──────── Task data ────────

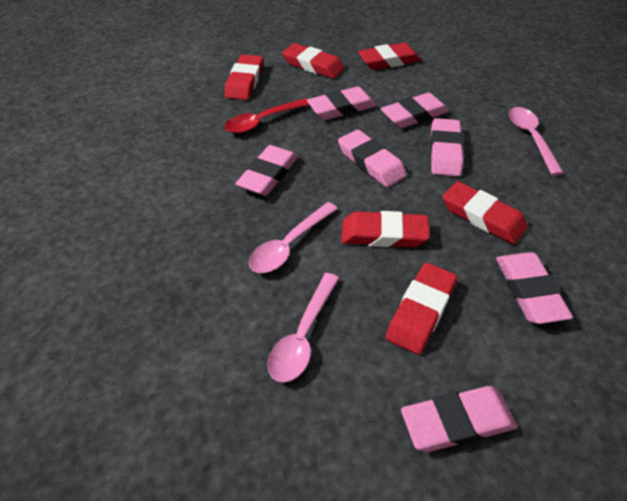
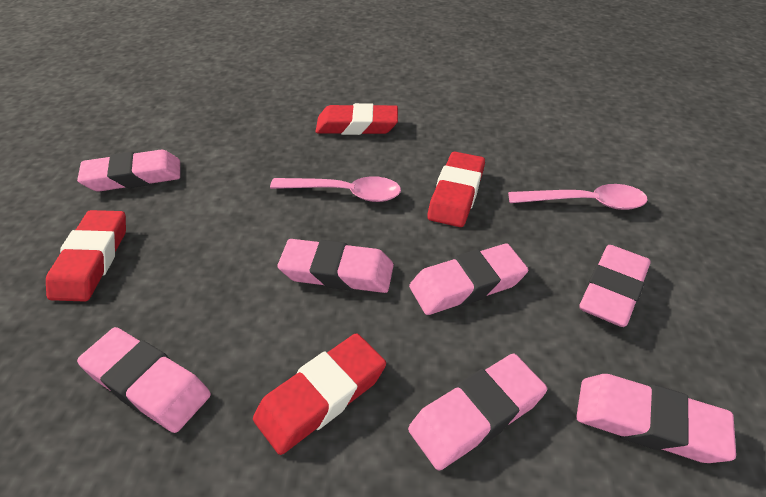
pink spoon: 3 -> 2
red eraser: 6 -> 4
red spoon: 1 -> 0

────────
──────── Task data ────────

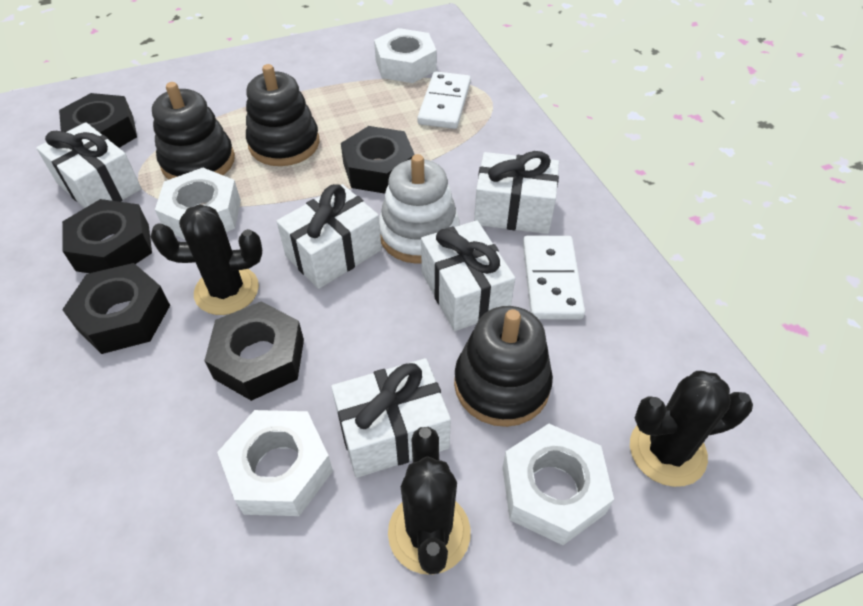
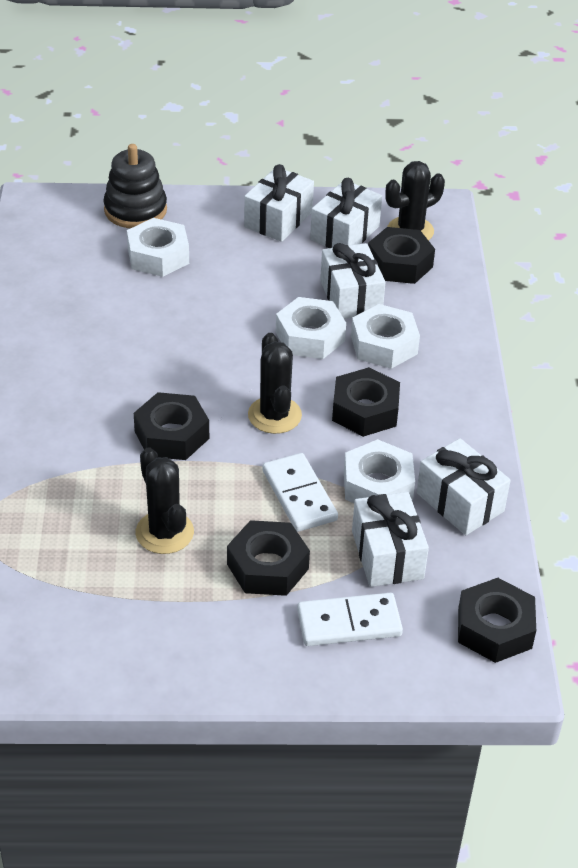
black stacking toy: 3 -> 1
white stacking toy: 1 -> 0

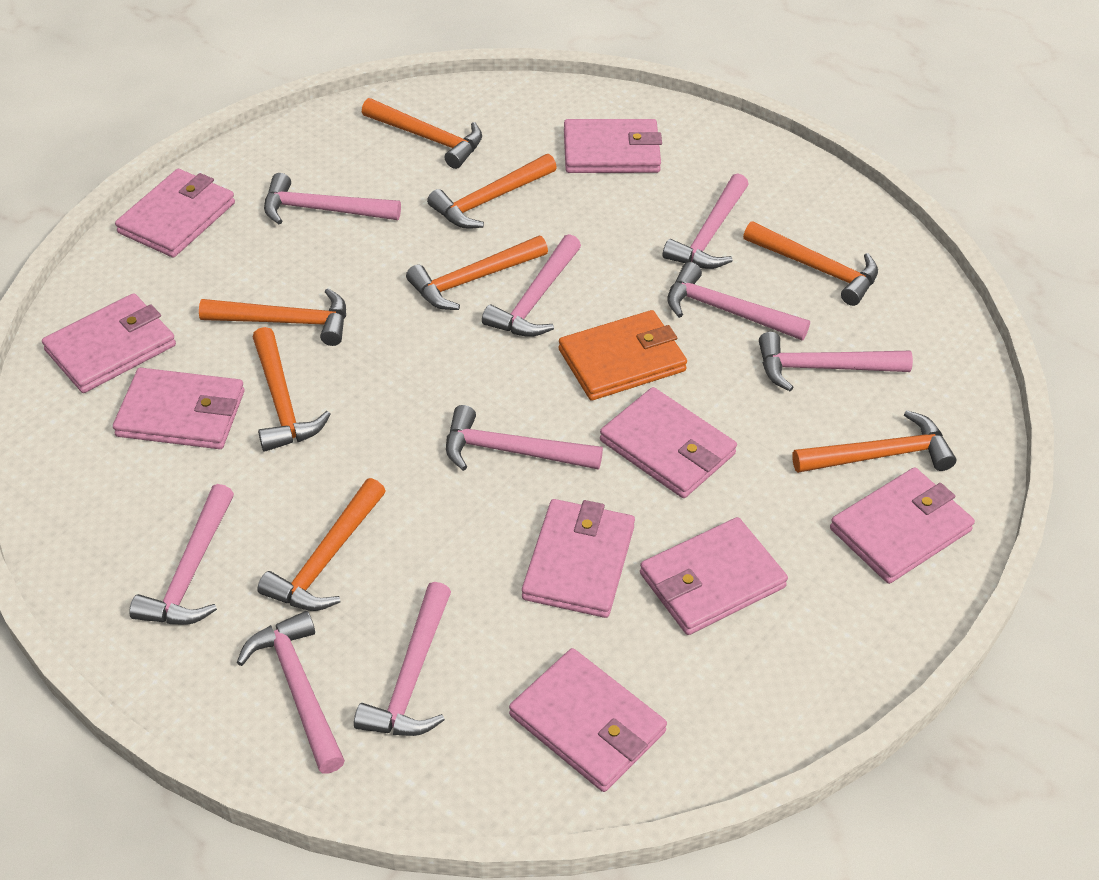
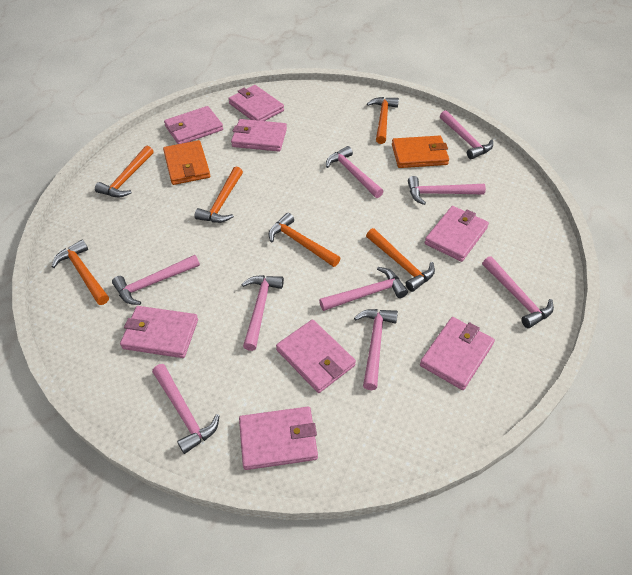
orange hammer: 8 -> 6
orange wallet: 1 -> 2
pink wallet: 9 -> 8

────────

_Problem to solve_. Go through the records above and return each line in which the word "stacking" occurs.

_Expected answer_.
black stacking toy: 3 -> 1
white stacking toy: 1 -> 0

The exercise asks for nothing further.